[Stored items]
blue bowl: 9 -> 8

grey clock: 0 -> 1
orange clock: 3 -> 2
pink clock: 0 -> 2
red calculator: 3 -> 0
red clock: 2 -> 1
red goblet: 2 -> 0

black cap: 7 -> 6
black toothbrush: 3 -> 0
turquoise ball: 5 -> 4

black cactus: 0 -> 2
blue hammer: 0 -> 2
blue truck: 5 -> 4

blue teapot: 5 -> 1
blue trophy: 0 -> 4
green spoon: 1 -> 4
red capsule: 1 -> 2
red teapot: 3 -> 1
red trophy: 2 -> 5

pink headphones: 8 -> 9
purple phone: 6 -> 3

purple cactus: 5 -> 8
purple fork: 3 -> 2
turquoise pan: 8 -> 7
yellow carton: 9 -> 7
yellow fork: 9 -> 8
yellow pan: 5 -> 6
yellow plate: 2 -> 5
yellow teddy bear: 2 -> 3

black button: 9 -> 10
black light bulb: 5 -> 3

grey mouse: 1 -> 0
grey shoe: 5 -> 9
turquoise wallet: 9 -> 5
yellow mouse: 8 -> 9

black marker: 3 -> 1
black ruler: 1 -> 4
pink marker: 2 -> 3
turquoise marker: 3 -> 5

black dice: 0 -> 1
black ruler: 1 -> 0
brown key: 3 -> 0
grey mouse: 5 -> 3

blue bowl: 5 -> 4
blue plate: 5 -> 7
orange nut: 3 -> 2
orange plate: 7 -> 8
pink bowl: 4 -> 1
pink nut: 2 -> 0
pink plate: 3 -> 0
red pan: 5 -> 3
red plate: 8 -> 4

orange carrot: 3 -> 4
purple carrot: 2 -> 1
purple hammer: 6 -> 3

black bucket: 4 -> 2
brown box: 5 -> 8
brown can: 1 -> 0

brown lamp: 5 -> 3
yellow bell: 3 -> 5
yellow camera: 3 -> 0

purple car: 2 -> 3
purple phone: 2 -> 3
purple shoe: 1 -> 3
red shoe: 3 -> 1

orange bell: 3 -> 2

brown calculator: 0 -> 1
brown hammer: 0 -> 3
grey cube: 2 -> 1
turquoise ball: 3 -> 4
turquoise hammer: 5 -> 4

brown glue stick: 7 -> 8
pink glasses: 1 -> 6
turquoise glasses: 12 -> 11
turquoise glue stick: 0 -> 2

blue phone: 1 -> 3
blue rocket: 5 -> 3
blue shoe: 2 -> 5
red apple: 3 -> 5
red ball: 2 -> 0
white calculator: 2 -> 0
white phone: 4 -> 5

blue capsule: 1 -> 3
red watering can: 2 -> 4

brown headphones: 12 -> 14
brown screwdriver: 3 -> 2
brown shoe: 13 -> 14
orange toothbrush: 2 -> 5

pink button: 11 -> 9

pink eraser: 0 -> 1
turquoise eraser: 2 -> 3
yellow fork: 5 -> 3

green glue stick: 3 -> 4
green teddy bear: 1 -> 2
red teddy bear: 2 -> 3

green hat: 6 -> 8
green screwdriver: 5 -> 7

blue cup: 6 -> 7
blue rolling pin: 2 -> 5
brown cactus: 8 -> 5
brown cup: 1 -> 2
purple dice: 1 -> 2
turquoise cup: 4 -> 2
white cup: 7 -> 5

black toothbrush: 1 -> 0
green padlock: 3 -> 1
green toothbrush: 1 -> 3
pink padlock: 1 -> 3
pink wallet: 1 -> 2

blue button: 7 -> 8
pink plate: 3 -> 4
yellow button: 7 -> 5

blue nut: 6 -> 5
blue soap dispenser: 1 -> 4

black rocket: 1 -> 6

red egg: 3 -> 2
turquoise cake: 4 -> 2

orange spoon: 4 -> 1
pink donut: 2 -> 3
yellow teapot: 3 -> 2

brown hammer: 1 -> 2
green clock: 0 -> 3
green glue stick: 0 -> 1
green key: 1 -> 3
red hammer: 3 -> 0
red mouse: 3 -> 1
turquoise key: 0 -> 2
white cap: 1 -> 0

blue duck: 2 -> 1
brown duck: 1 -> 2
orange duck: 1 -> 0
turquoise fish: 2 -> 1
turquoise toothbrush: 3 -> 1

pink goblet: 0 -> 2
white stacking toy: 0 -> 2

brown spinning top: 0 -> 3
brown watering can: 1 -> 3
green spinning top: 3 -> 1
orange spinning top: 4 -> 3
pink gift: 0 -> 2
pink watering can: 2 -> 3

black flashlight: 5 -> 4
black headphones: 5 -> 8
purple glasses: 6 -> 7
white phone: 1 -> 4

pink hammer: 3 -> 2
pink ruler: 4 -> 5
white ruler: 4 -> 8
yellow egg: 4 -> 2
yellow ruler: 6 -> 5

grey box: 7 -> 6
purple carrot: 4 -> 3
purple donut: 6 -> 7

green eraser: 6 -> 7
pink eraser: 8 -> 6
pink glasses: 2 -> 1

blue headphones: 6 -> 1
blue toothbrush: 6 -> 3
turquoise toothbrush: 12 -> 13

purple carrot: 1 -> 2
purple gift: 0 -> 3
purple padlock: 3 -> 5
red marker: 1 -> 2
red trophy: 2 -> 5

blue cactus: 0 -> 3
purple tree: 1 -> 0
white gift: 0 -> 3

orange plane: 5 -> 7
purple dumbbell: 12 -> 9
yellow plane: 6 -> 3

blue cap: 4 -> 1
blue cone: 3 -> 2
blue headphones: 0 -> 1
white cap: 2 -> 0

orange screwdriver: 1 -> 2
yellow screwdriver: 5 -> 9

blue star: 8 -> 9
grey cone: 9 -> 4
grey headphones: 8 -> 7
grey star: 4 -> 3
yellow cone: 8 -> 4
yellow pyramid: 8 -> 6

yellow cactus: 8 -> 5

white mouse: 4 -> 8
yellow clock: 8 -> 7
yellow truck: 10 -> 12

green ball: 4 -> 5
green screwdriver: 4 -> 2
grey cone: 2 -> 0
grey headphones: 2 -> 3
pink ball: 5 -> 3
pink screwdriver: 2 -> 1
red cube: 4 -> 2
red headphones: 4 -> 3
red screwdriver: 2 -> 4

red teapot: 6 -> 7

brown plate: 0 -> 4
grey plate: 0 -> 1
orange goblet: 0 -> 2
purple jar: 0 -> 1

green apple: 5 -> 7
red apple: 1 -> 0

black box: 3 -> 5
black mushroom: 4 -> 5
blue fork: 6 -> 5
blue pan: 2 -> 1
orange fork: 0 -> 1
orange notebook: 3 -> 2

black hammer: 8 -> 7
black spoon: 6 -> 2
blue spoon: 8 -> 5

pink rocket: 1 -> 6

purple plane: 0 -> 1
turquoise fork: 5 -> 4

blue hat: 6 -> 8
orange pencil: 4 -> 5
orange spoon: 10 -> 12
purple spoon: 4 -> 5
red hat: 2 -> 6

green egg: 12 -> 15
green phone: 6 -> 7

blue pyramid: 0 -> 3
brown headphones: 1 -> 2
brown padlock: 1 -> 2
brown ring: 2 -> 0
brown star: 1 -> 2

What to do => Could you set down, exactly as written, the lines above between the one holding "pink plate: 3 -> 4" and the one holding "black headphones: 5 -> 8", inclusive, and nothing more?

Exercise result =>
pink plate: 3 -> 4
yellow button: 7 -> 5

blue nut: 6 -> 5
blue soap dispenser: 1 -> 4

black rocket: 1 -> 6

red egg: 3 -> 2
turquoise cake: 4 -> 2

orange spoon: 4 -> 1
pink donut: 2 -> 3
yellow teapot: 3 -> 2

brown hammer: 1 -> 2
green clock: 0 -> 3
green glue stick: 0 -> 1
green key: 1 -> 3
red hammer: 3 -> 0
red mouse: 3 -> 1
turquoise key: 0 -> 2
white cap: 1 -> 0

blue duck: 2 -> 1
brown duck: 1 -> 2
orange duck: 1 -> 0
turquoise fish: 2 -> 1
turquoise toothbrush: 3 -> 1

pink goblet: 0 -> 2
white stacking toy: 0 -> 2

brown spinning top: 0 -> 3
brown watering can: 1 -> 3
green spinning top: 3 -> 1
orange spinning top: 4 -> 3
pink gift: 0 -> 2
pink watering can: 2 -> 3

black flashlight: 5 -> 4
black headphones: 5 -> 8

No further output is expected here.